Change detection data

● ● ● ● ● ● ●

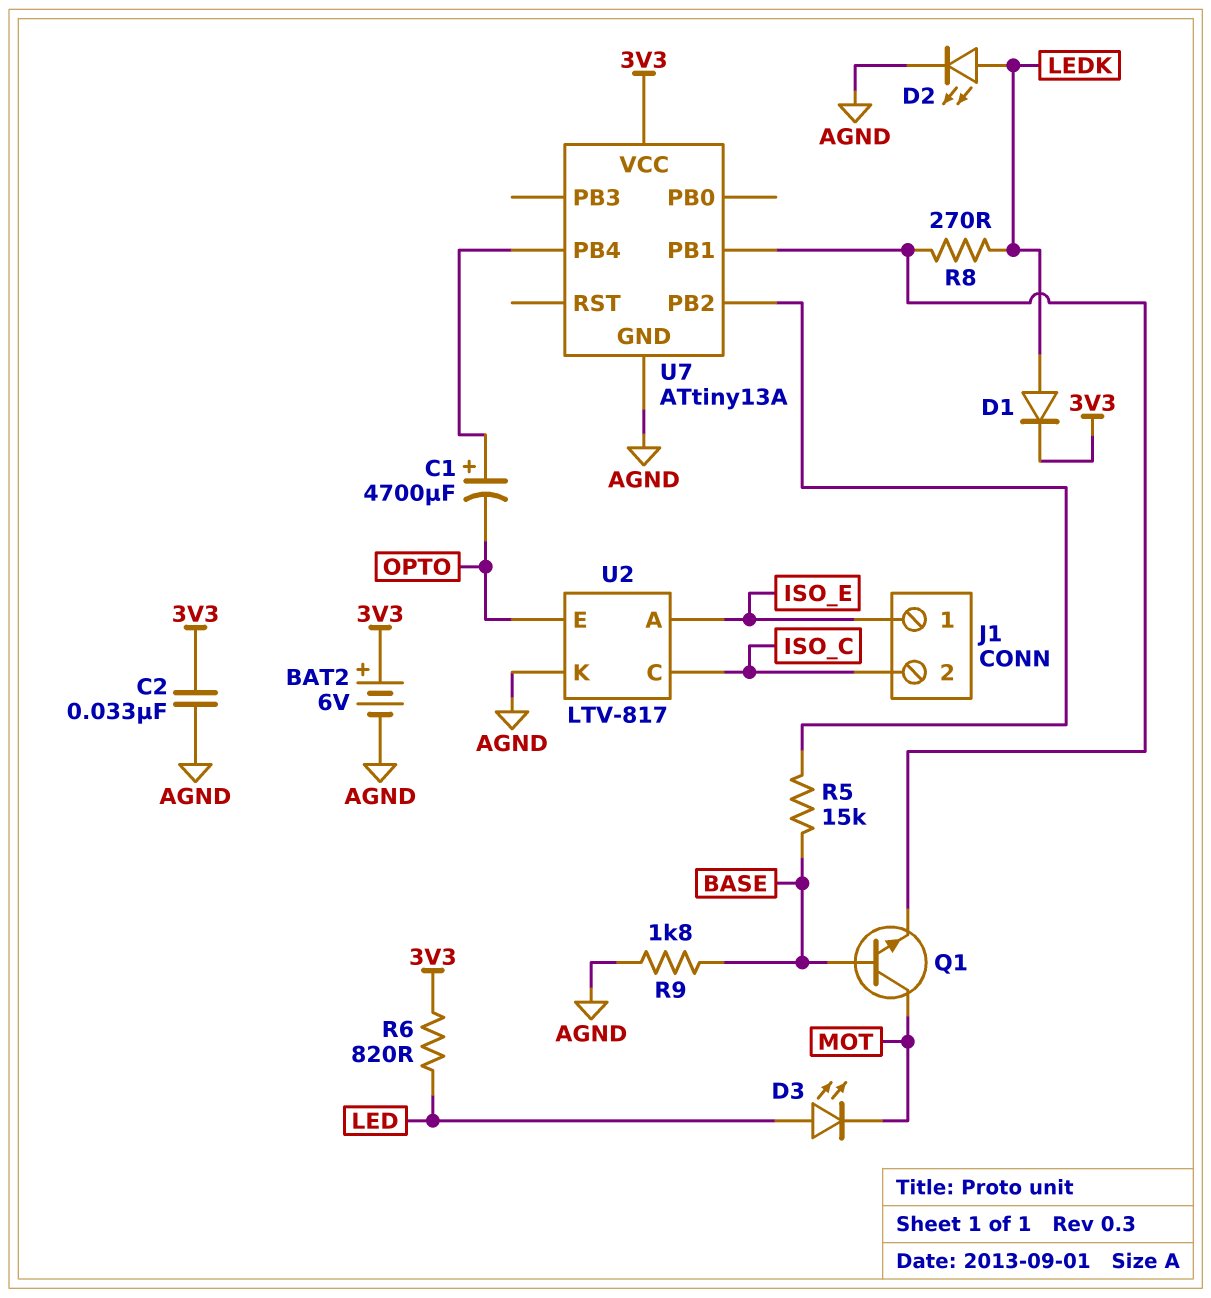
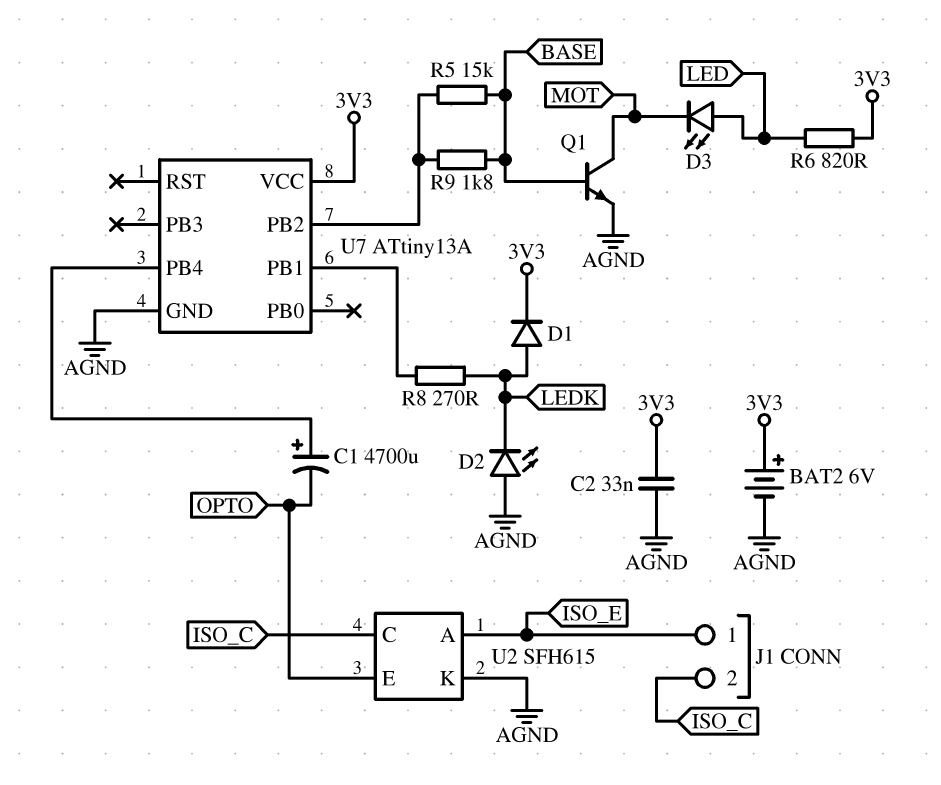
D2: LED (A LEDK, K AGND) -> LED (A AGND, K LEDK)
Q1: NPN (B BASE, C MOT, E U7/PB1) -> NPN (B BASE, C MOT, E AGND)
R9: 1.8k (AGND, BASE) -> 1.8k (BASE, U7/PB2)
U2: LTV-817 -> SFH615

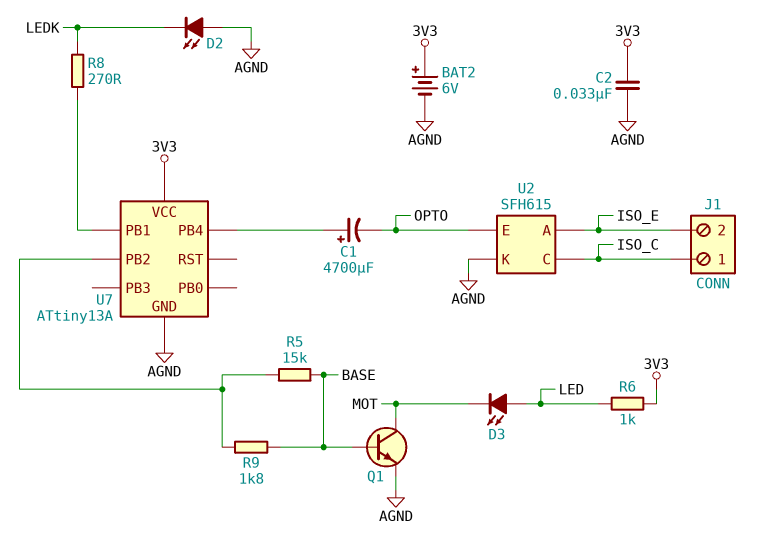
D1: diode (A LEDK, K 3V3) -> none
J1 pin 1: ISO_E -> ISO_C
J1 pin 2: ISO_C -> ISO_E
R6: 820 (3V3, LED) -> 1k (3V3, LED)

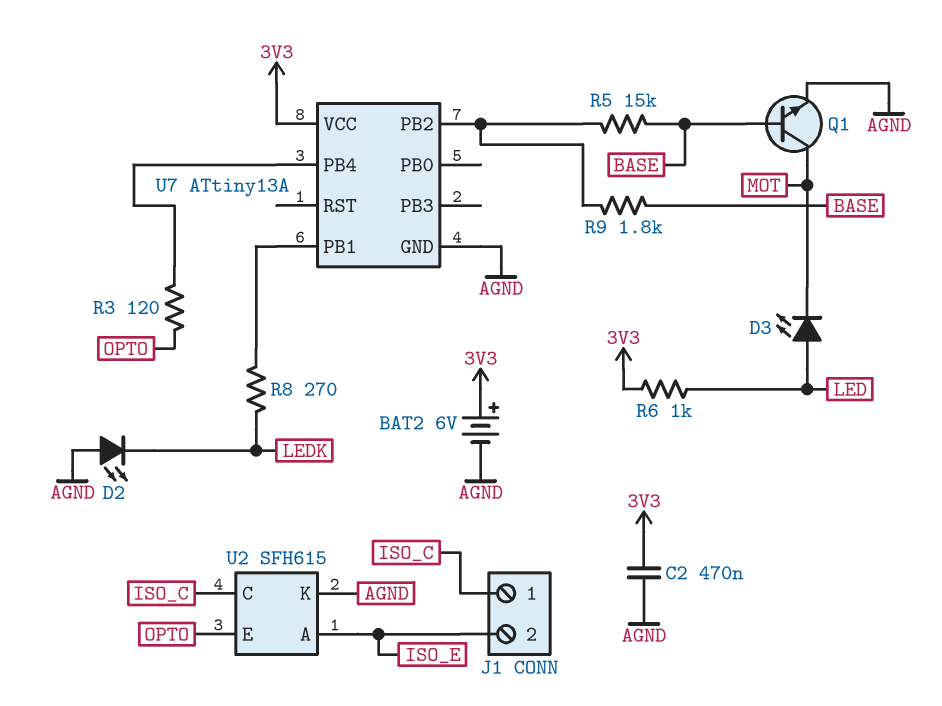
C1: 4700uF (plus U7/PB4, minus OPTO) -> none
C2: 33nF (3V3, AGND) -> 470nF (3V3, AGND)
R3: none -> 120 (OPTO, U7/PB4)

● ● ● ● ● ● ●

Problem ▸ Among the entries above, how many lines hold the word "OPTO"? Reply with only that number.

Task result ▸ 2